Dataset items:
▬▬▬▬▬▬▬▬▬▬
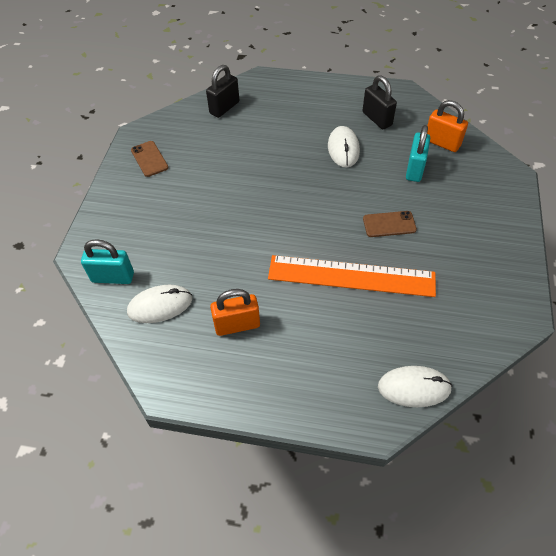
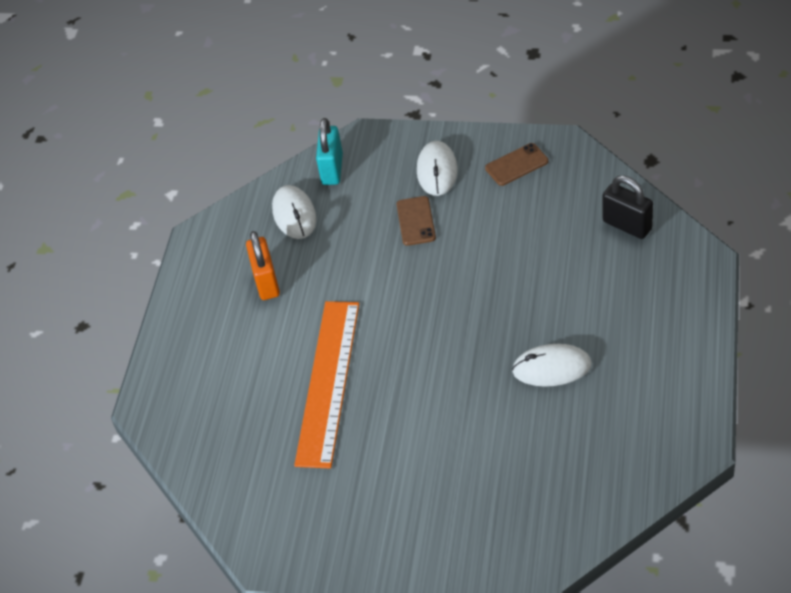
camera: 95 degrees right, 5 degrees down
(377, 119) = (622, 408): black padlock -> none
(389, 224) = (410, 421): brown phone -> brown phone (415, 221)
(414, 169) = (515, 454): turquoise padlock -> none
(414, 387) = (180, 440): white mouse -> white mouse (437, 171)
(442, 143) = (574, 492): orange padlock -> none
▬▬▬▬▬▬▬▬▬▬
TRY IT:
From the records above, extract exactly and only the lines that begin at the line with "(377, 119) = (622, 408): black" and stop after the line with "(414, 387) = (180, 440): white".

THE ANSWER:
(377, 119) = (622, 408): black padlock -> none
(389, 224) = (410, 421): brown phone -> brown phone (415, 221)
(414, 169) = (515, 454): turquoise padlock -> none
(414, 387) = (180, 440): white mouse -> white mouse (437, 171)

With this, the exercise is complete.